:: DATA FOR THE TASK ::

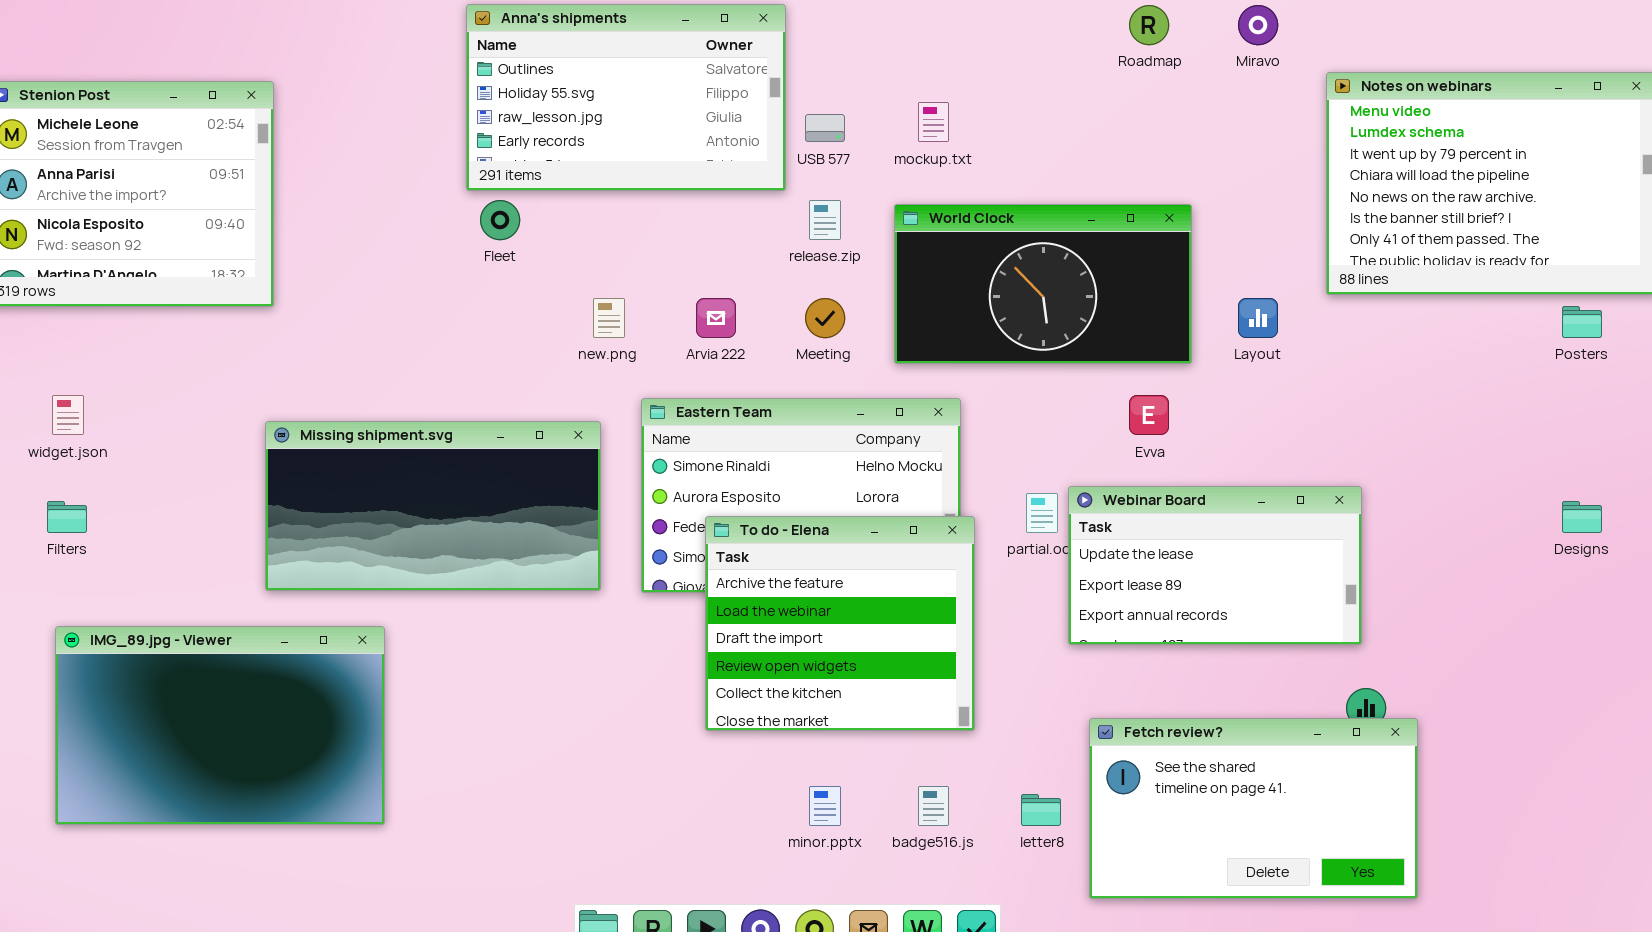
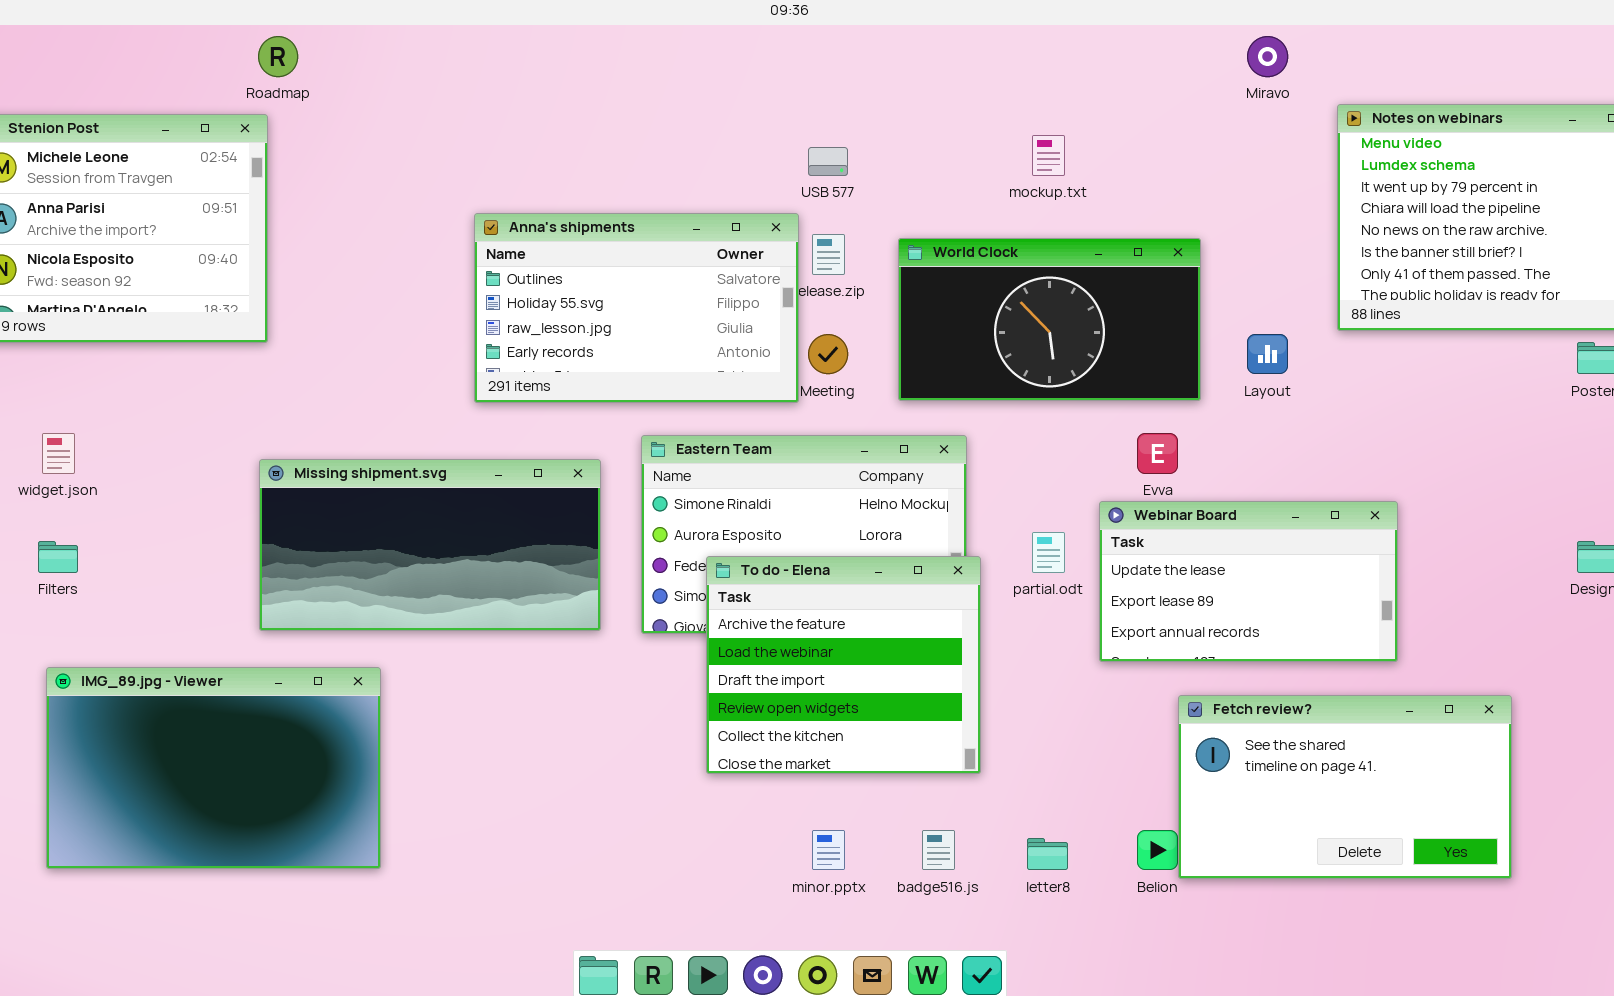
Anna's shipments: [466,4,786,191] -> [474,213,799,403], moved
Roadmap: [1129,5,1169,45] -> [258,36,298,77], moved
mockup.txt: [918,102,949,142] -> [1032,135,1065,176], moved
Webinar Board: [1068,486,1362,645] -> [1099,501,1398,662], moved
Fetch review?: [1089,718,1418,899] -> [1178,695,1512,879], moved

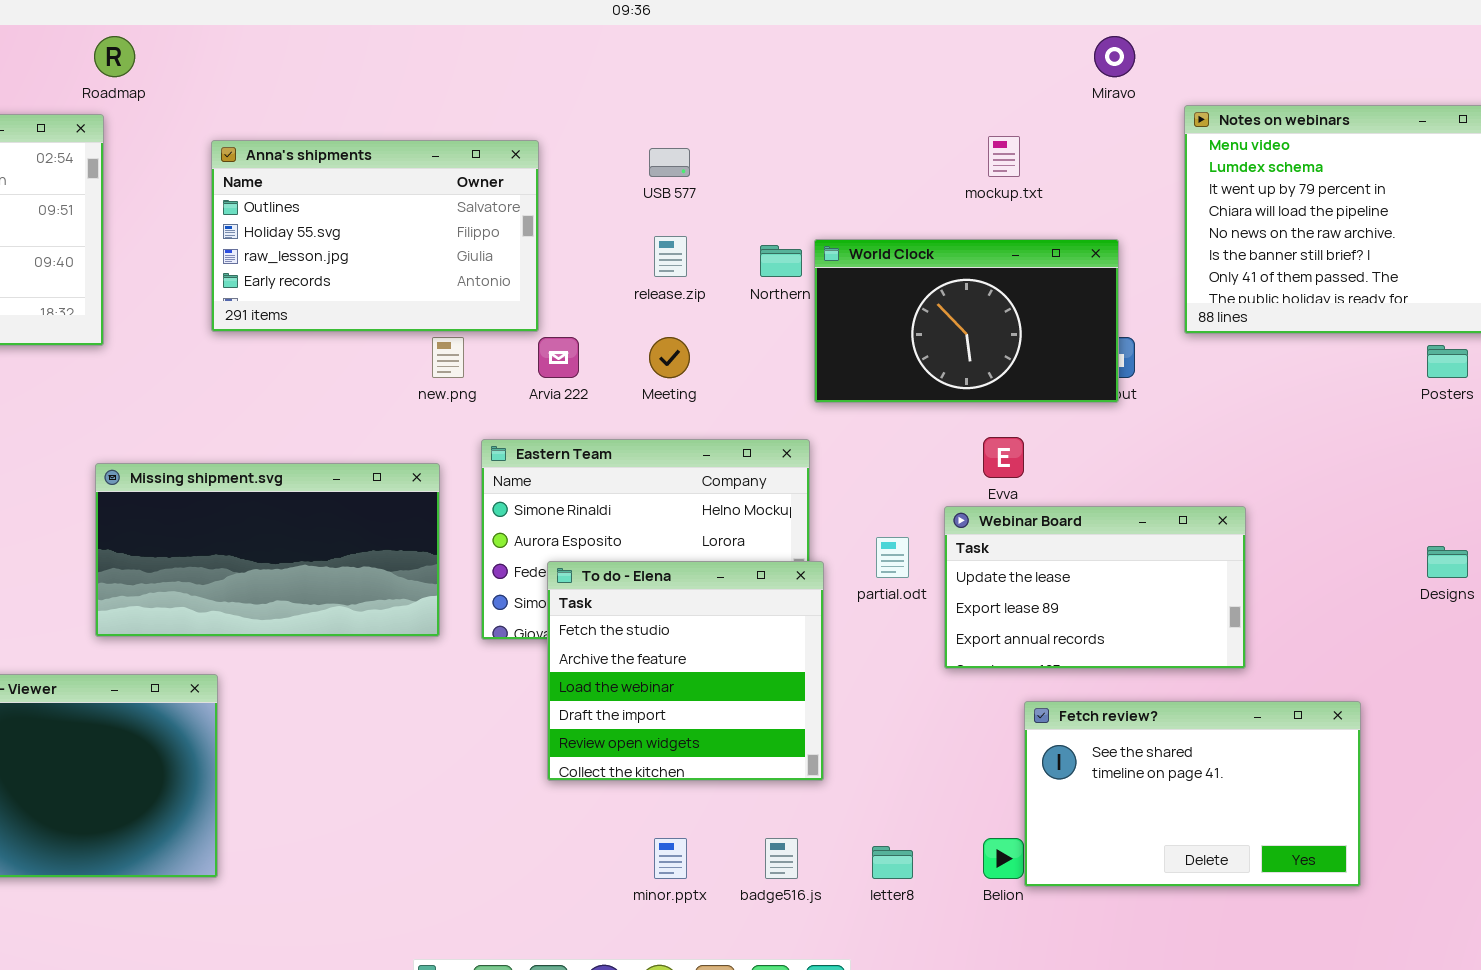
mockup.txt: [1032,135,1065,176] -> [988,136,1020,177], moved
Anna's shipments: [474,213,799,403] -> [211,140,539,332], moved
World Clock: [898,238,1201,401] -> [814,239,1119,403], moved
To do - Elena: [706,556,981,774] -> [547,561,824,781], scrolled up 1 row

:::

Check each line of the listing above for the string "moved" and return those that contain it.

### RESULT
Anna's shipments: [466,4,786,191] -> [474,213,799,403], moved
Roadmap: [1129,5,1169,45] -> [258,36,298,77], moved
mockup.txt: [918,102,949,142] -> [1032,135,1065,176], moved
Webinar Board: [1068,486,1362,645] -> [1099,501,1398,662], moved
Fetch review?: [1089,718,1418,899] -> [1178,695,1512,879], moved
mockup.txt: [1032,135,1065,176] -> [988,136,1020,177], moved
Anna's shipments: [474,213,799,403] -> [211,140,539,332], moved
World Clock: [898,238,1201,401] -> [814,239,1119,403], moved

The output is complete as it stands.